BEGIN
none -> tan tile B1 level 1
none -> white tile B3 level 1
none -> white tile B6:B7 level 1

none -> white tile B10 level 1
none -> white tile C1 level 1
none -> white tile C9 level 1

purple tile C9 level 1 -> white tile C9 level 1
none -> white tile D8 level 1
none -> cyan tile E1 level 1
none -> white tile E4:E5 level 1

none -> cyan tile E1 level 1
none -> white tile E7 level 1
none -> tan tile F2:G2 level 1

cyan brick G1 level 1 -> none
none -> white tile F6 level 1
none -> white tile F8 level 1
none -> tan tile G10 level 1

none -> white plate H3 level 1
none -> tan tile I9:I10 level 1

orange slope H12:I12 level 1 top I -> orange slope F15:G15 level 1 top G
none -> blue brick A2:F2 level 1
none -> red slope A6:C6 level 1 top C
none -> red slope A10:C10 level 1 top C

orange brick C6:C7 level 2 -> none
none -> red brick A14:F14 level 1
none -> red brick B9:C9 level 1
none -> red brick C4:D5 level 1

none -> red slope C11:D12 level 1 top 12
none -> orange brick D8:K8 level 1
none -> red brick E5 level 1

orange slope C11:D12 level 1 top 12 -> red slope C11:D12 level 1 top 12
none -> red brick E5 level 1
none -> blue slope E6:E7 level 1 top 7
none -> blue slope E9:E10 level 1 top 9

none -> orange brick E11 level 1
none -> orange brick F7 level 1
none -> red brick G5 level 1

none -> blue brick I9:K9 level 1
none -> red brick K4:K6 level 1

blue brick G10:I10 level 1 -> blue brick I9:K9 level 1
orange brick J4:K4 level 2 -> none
END
Copy out, word for word, the part of the entries above that begins at the line with "purple tile C9" and ends at the line with "orange slope C11:D12", including both.

→ **Answer space**:
purple tile C9 level 1 -> white tile C9 level 1
none -> white tile D8 level 1
none -> cyan tile E1 level 1
none -> white tile E4:E5 level 1

none -> cyan tile E1 level 1
none -> white tile E7 level 1
none -> tan tile F2:G2 level 1

cyan brick G1 level 1 -> none
none -> white tile F6 level 1
none -> white tile F8 level 1
none -> tan tile G10 level 1

none -> white plate H3 level 1
none -> tan tile I9:I10 level 1

orange slope H12:I12 level 1 top I -> orange slope F15:G15 level 1 top G
none -> blue brick A2:F2 level 1
none -> red slope A6:C6 level 1 top C
none -> red slope A10:C10 level 1 top C

orange brick C6:C7 level 2 -> none
none -> red brick A14:F14 level 1
none -> red brick B9:C9 level 1
none -> red brick C4:D5 level 1

none -> red slope C11:D12 level 1 top 12
none -> orange brick D8:K8 level 1
none -> red brick E5 level 1

orange slope C11:D12 level 1 top 12 -> red slope C11:D12 level 1 top 12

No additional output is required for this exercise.